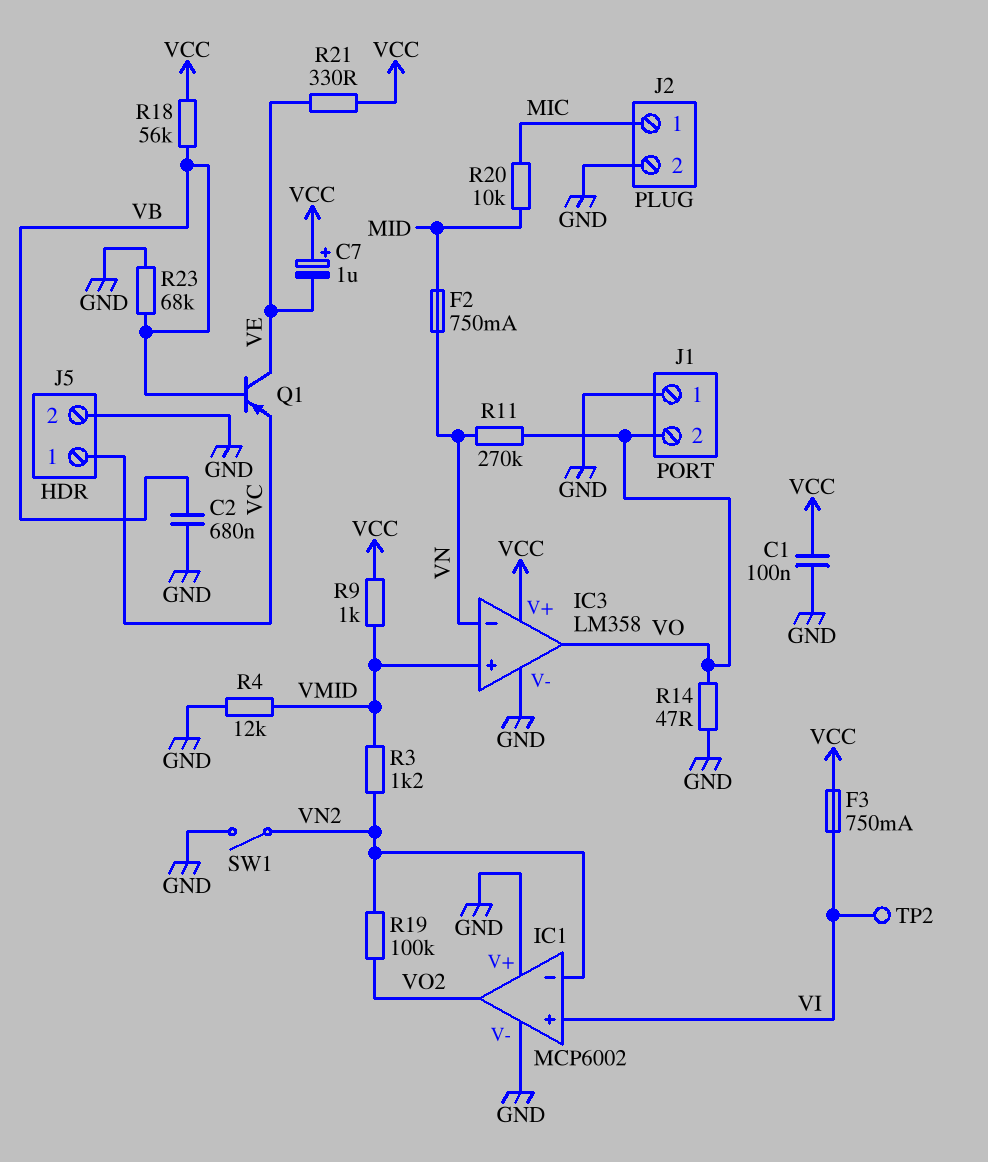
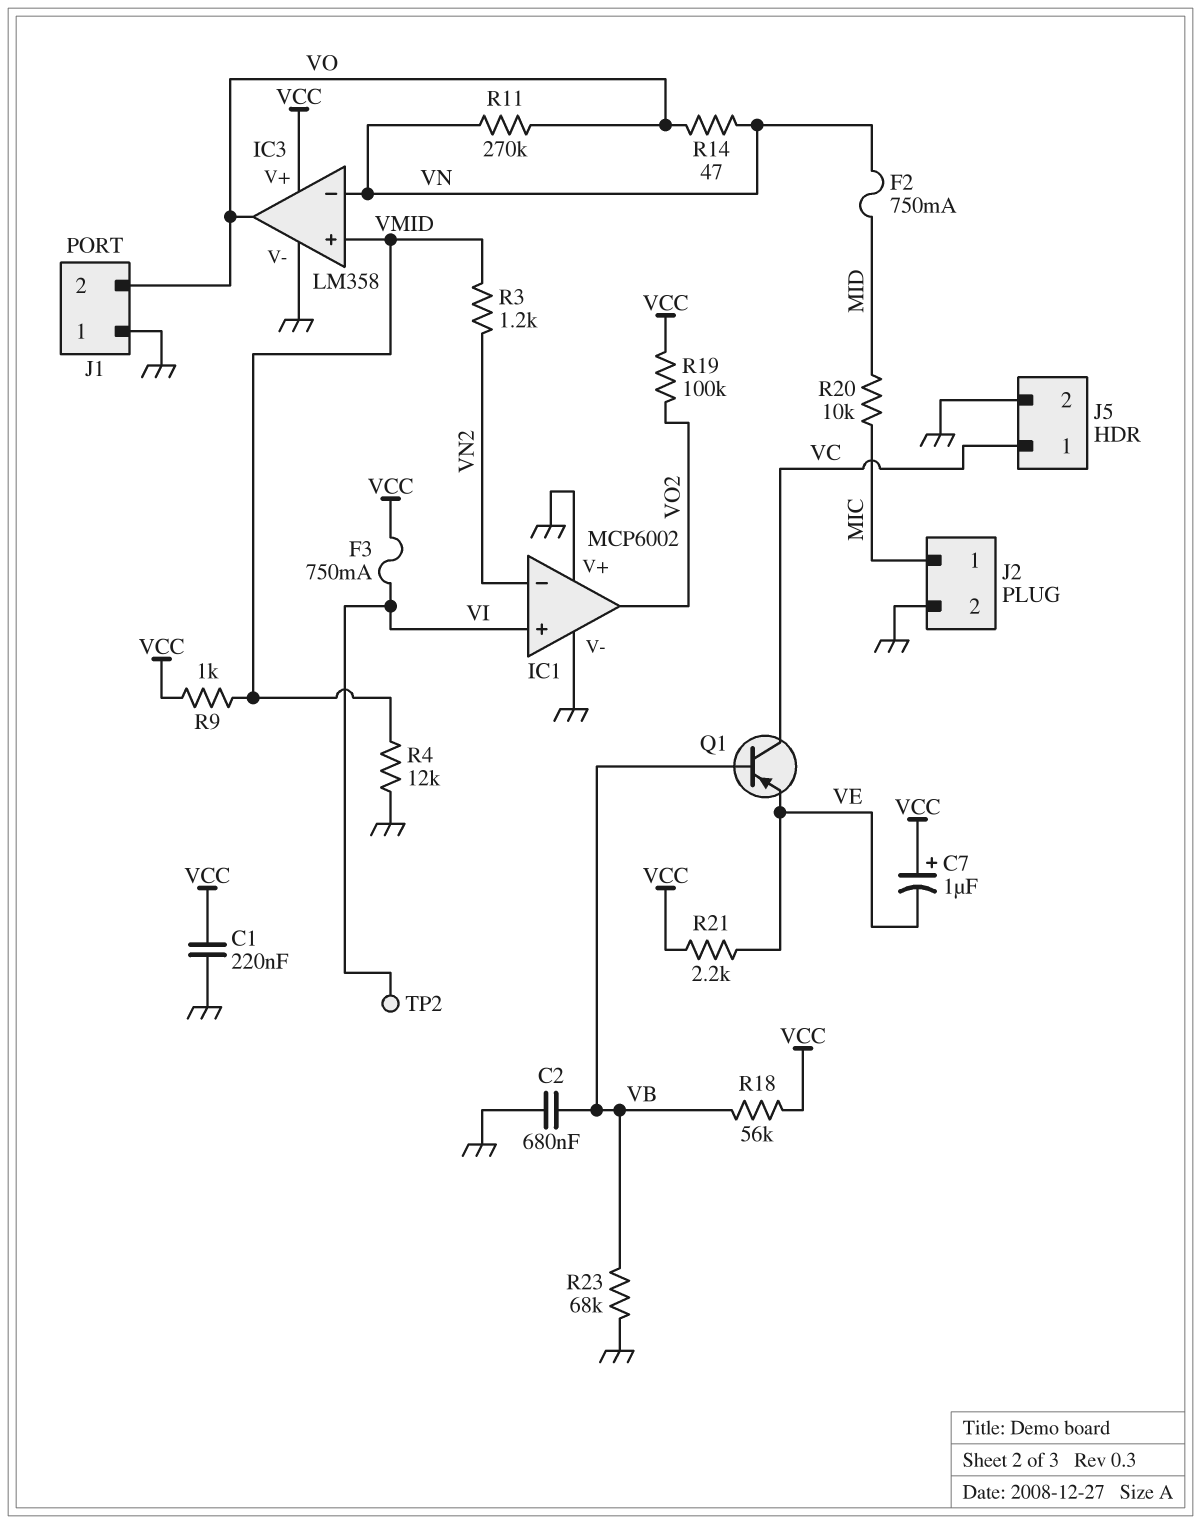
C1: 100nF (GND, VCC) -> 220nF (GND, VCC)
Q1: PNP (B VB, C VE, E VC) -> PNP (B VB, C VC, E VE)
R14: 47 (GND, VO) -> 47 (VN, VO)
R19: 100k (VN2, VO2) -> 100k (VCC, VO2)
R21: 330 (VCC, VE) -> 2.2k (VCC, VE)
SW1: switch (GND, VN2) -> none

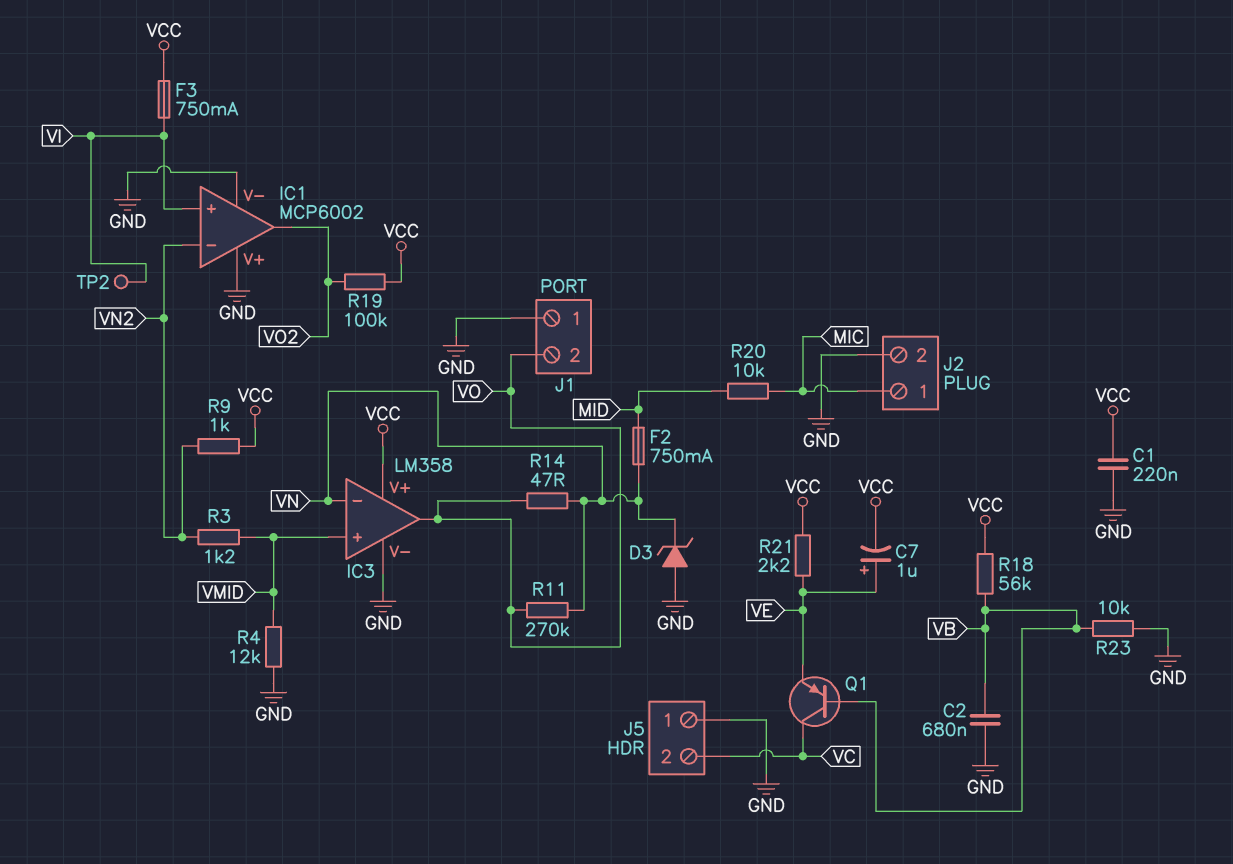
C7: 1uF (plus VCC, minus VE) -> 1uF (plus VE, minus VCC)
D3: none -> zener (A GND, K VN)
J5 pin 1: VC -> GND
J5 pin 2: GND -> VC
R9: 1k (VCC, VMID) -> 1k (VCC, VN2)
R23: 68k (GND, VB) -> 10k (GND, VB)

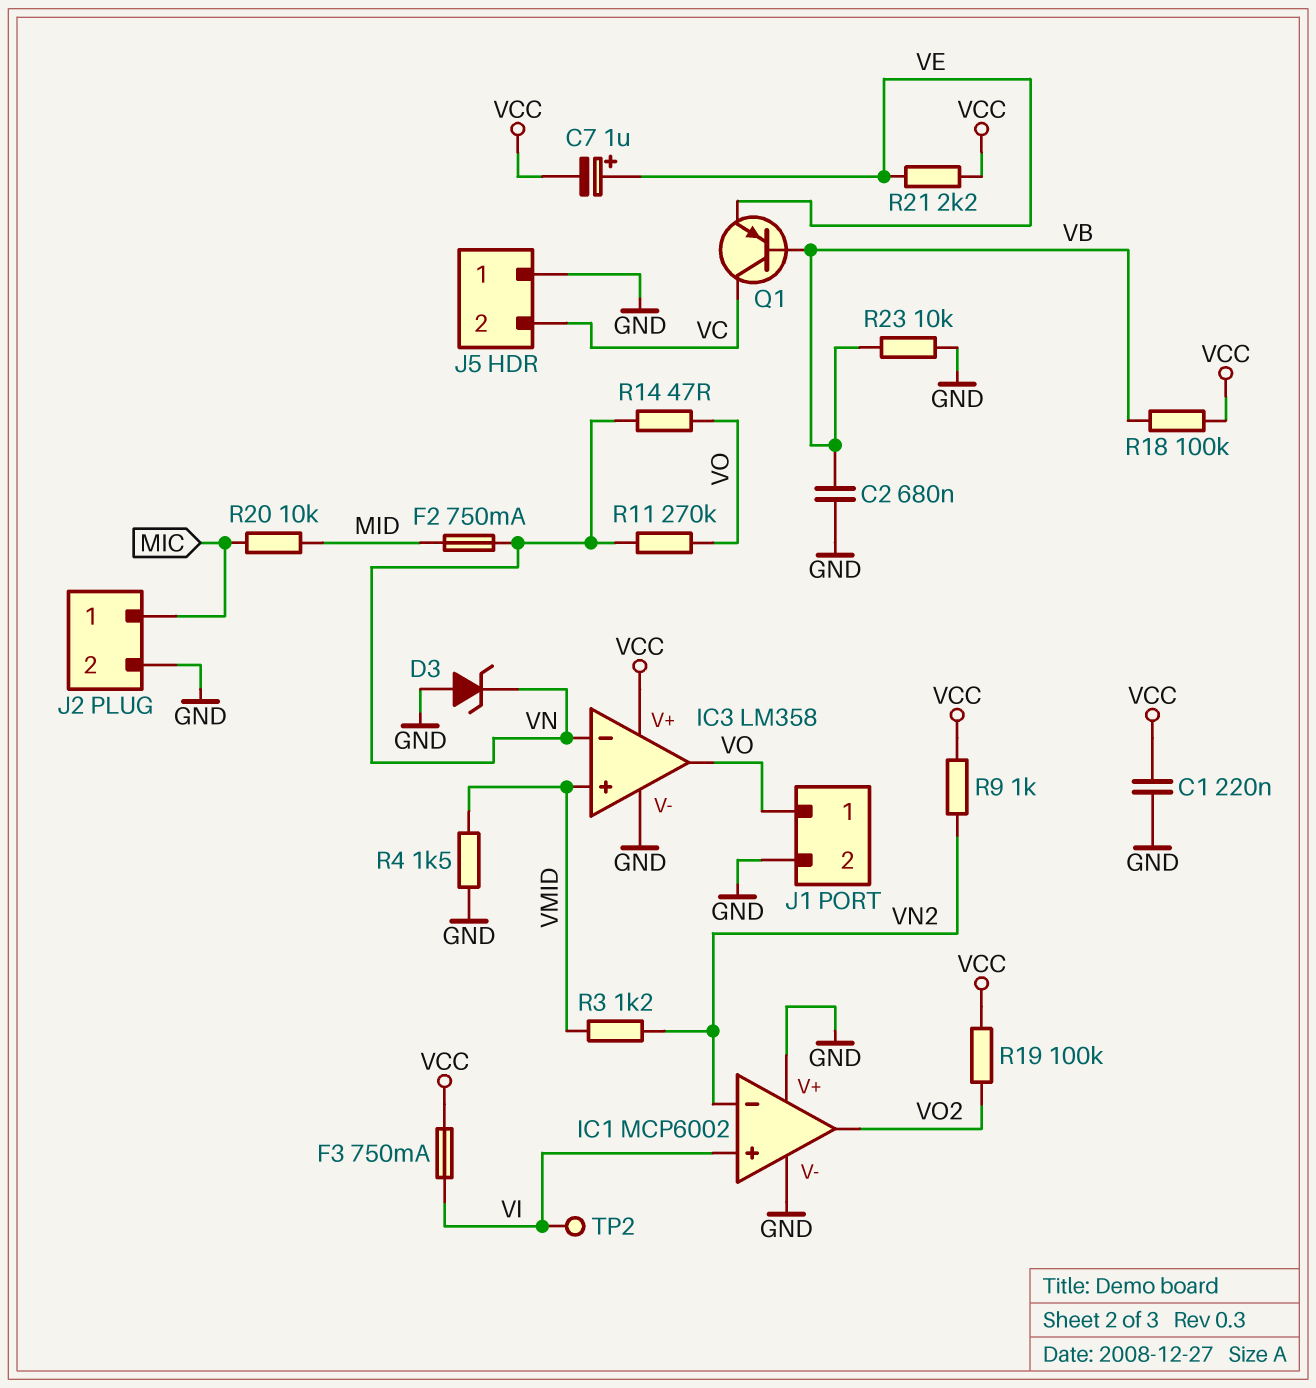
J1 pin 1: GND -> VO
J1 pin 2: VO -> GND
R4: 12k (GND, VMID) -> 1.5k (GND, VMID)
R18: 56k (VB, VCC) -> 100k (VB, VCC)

────────────────────

* **About this task**
Please give again, word for word, the lines from the one containing "R9: 1k (VCC, VMID) -> 1k (VCC, VN2)" through the last line of the listing above, inclusive, and leave out pictures.

* **Solution for this problem**
R9: 1k (VCC, VMID) -> 1k (VCC, VN2)
R23: 68k (GND, VB) -> 10k (GND, VB)

J1 pin 1: GND -> VO
J1 pin 2: VO -> GND
R4: 12k (GND, VMID) -> 1.5k (GND, VMID)
R18: 56k (VB, VCC) -> 100k (VB, VCC)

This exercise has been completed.